Task to carry out: Would you output the following records verbatim and skip the images in them?

Revision comparison data:
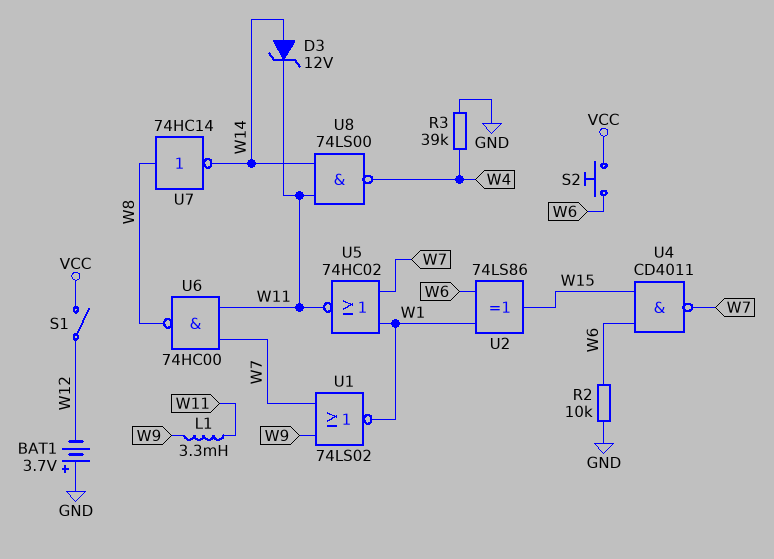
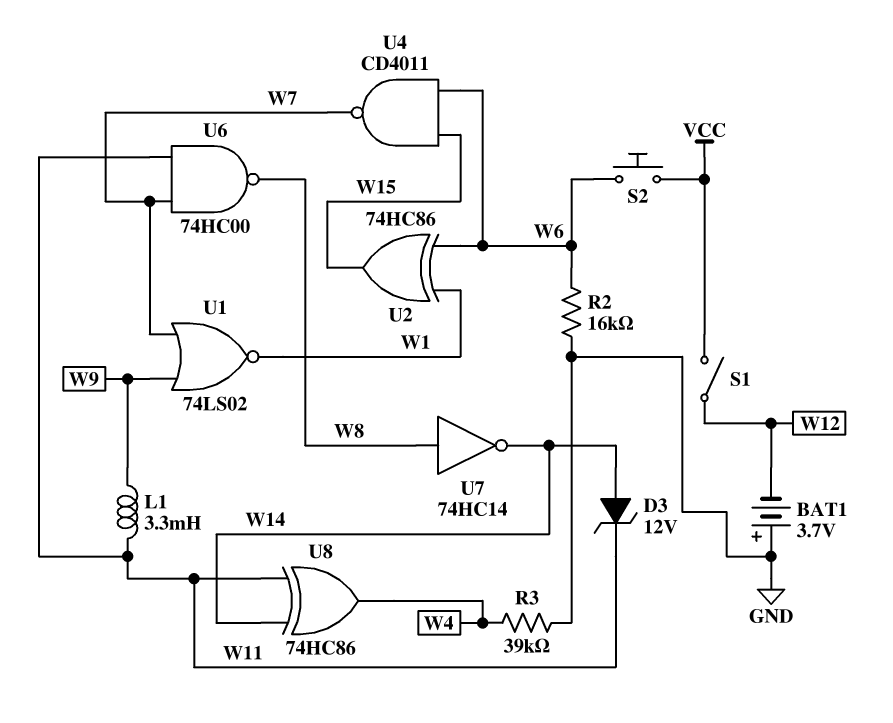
R2: 10k (GND, W6) -> 16k (GND, W6)
U2: XOR 74LS86 (in W1, in W6, out W15) -> XOR 74HC86 (in W1, in W6, out W15)
U5: NOR 74HC02 (in W1, in W7, out W11) -> none
U8: NAND 74LS00 (in W11, in W14, out W4) -> XOR 74HC86 (in W11, in W14, out W4)

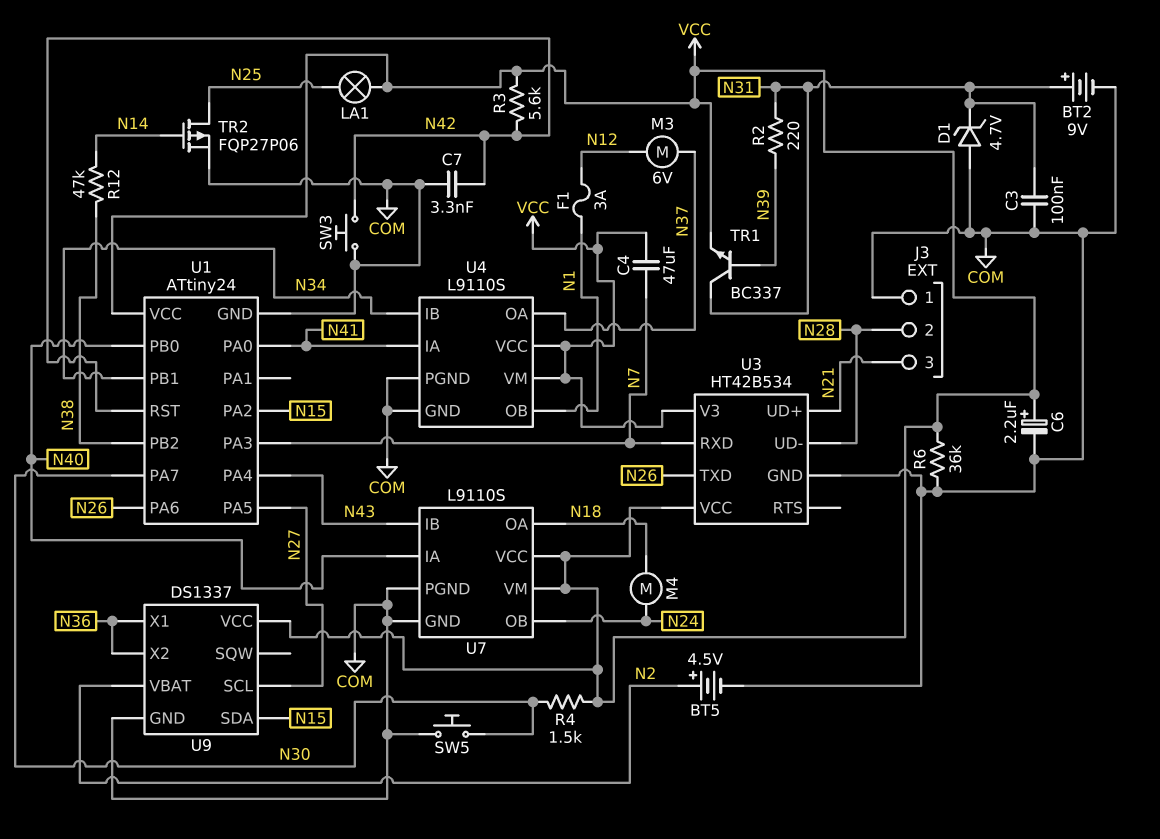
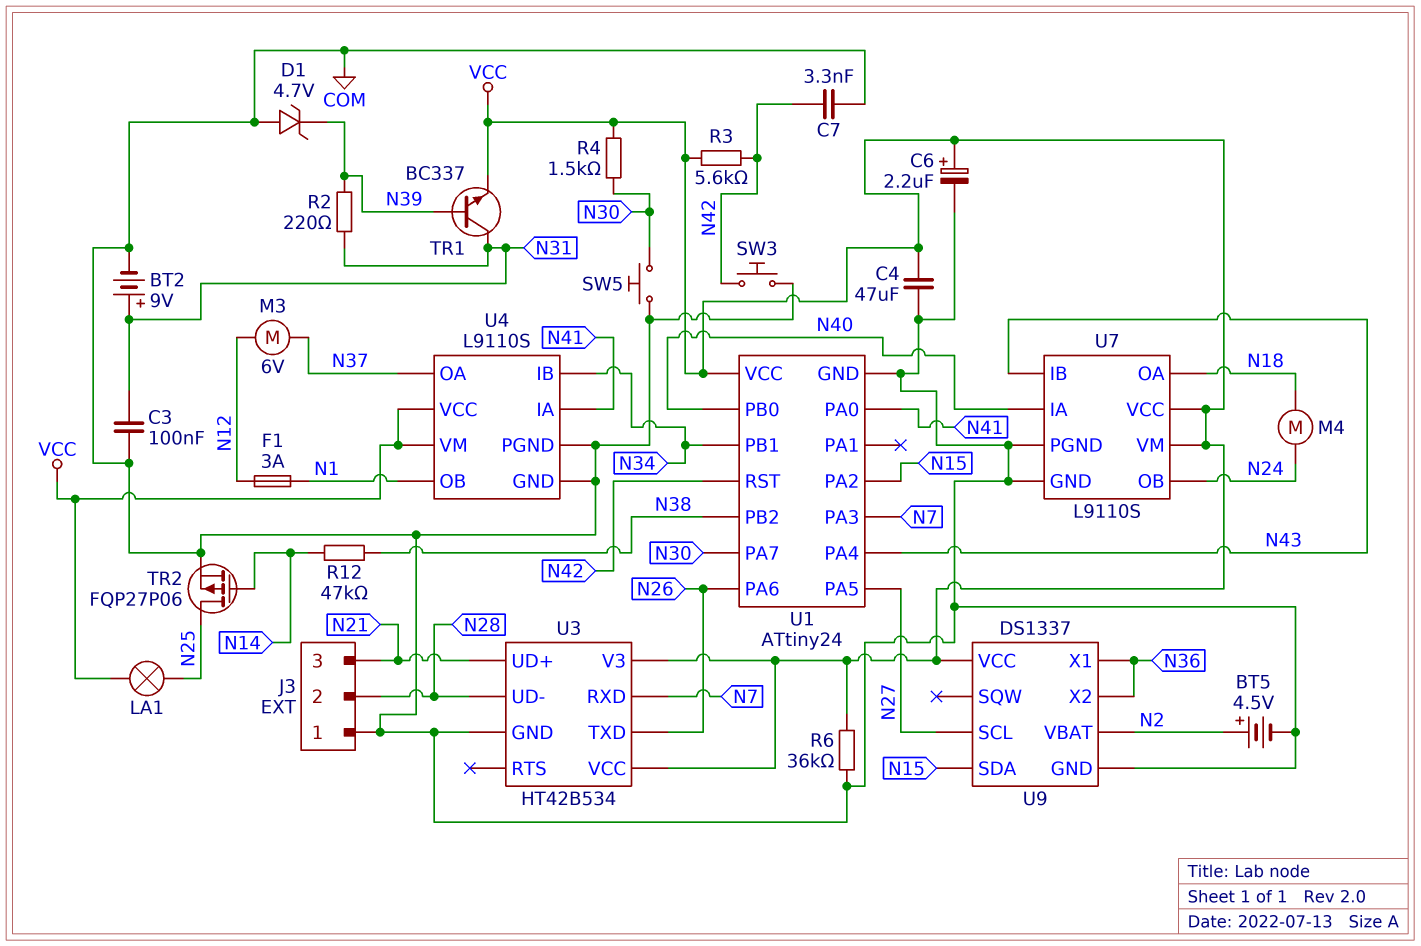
C4: 47uF (N7, VCC) -> 47uF (COM, VCC)
D1: zener 4.7V (A COM, K N31) -> zener 4.7V (A COM, K N39)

Answer to the exercise:
R2: 10k (GND, W6) -> 16k (GND, W6)
U2: XOR 74LS86 (in W1, in W6, out W15) -> XOR 74HC86 (in W1, in W6, out W15)
U5: NOR 74HC02 (in W1, in W7, out W11) -> none
U8: NAND 74LS00 (in W11, in W14, out W4) -> XOR 74HC86 (in W11, in W14, out W4)

C4: 47uF (N7, VCC) -> 47uF (COM, VCC)
D1: zener 4.7V (A COM, K N31) -> zener 4.7V (A COM, K N39)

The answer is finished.